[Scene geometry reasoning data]
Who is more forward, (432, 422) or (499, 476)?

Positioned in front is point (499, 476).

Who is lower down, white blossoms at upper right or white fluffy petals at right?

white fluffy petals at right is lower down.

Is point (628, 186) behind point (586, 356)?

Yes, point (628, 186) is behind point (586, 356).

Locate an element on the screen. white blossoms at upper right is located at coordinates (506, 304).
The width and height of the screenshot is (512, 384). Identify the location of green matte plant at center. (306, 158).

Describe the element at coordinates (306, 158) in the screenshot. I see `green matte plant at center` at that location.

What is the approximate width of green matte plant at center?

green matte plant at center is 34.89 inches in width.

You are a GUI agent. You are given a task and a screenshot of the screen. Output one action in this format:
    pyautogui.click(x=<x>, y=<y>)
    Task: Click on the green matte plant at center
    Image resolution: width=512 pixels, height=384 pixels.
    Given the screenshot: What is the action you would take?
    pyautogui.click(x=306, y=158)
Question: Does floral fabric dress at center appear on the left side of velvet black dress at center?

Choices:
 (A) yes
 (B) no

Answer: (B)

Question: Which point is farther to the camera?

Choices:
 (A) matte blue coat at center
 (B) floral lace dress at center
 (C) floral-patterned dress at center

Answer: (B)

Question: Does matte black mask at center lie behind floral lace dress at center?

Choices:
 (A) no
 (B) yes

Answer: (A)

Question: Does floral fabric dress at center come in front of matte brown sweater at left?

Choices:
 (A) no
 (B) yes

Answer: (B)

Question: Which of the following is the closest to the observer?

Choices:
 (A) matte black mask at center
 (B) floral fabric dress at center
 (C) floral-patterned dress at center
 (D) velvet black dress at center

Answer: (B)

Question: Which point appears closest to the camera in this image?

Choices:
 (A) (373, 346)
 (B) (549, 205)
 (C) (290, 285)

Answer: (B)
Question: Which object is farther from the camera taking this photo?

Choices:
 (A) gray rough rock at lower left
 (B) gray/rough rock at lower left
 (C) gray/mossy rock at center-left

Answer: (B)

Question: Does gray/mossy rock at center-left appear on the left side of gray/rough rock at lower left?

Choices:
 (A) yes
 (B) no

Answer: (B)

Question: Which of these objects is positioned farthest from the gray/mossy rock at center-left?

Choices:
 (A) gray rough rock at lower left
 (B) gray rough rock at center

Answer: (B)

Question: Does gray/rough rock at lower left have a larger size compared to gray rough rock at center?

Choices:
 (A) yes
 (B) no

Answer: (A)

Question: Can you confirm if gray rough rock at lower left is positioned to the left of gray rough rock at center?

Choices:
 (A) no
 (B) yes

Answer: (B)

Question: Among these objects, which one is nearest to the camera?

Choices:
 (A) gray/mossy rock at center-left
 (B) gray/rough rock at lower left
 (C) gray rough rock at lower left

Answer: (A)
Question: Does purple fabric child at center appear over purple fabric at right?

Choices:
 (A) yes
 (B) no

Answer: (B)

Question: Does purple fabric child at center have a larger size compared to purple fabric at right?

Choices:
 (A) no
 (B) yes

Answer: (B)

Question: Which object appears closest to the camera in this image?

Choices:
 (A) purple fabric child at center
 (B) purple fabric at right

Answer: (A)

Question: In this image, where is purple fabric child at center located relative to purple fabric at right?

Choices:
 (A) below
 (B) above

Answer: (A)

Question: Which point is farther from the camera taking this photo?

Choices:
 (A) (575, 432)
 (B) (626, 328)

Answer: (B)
* * *
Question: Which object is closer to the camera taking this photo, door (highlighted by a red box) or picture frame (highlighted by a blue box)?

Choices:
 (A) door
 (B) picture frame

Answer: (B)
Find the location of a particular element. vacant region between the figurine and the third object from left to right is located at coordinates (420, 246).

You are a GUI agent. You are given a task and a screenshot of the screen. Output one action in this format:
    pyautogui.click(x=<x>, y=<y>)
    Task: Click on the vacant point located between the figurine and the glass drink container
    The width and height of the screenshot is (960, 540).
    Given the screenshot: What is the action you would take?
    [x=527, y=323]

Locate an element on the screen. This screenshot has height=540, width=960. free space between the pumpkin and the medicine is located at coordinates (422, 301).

* _What is required_: Can you give everything from the line containing "Question: Which object is closer" down to the line containing "Locate an element on the screen. This" again, switching "figurine" to "statuette" and leaving all else unchanged?

* _Answer space_:
Question: Which object is closer to the camera taking this photo, door (highlighted by a red box) or picture frame (highlighted by a blue box)?

Choices:
 (A) door
 (B) picture frame

Answer: (B)
Find the location of a particular element. vacant region between the statuette and the third object from left to right is located at coordinates (420, 246).

You are a GUI agent. You are given a task and a screenshot of the screen. Output one action in this format:
    pyautogui.click(x=<x>, y=<y>)
    Task: Click on the vacant point located between the statuette and the glass drink container
    The width and height of the screenshot is (960, 540).
    Given the screenshot: What is the action you would take?
    [x=527, y=323]

Locate an element on the screen. This screenshot has height=540, width=960. free space between the pumpkin and the medicine is located at coordinates (422, 301).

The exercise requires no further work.